## Exercise description
Return the records word for word. Any pictures in them are not part of the copy.

## Stored items

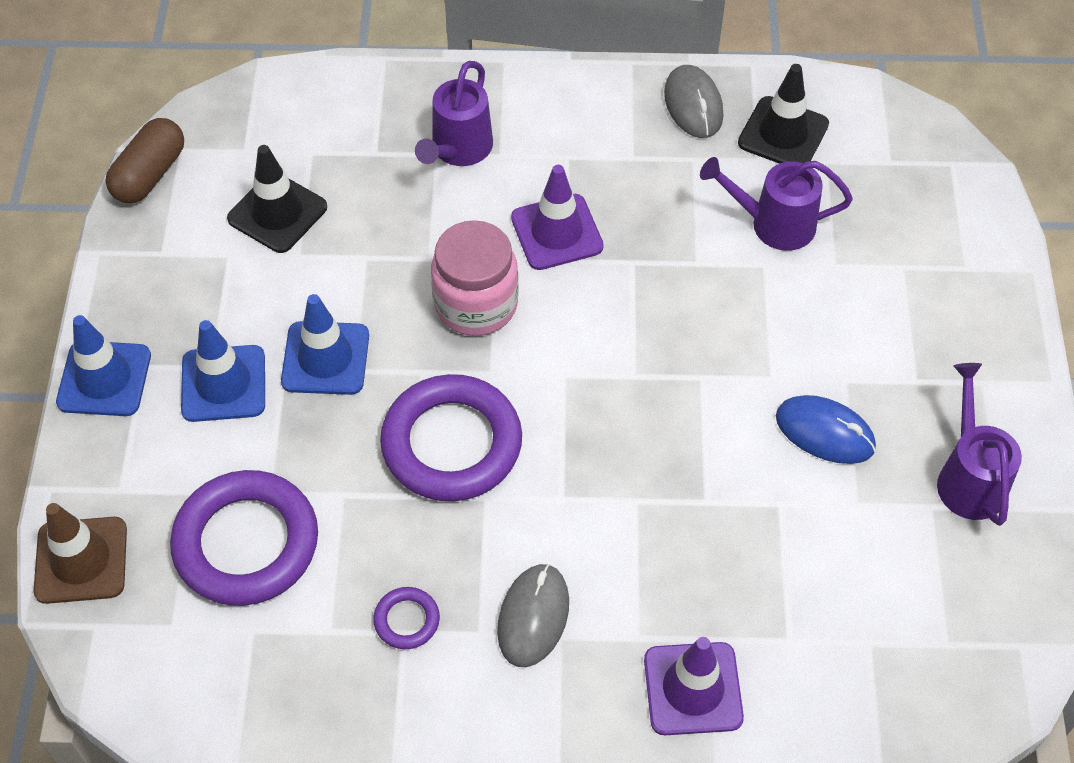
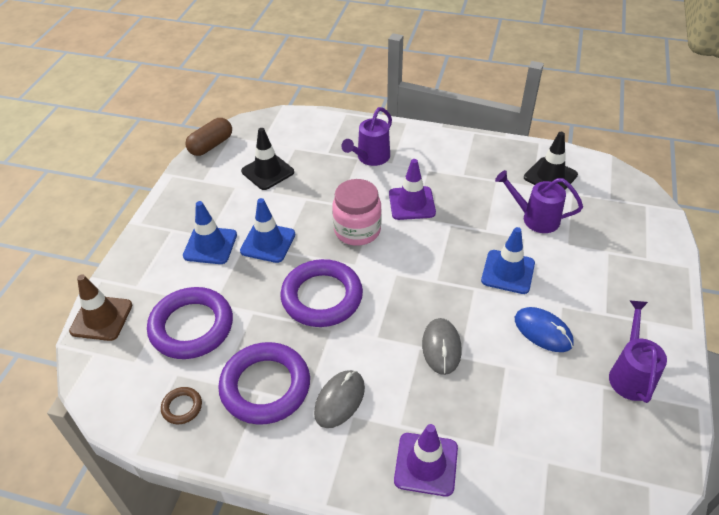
camera: 15 degrees right, 10 degrees down
(104, 379) = (151, 232): blue traffic cone -> blue traffic cone (508, 272)
(281, 684) = (182, 407): none -> brown ring
(407, 620) = (265, 386): purple ring -> purple ring, size x2.27
(693, 105) = (503, 156): grey mouse -> grey mouse (441, 347)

## Answer space
camera: 15 degrees right, 10 degrees down
(104, 379) = (151, 232): blue traffic cone -> blue traffic cone (508, 272)
(281, 684) = (182, 407): none -> brown ring
(407, 620) = (265, 386): purple ring -> purple ring, size x2.27
(693, 105) = (503, 156): grey mouse -> grey mouse (441, 347)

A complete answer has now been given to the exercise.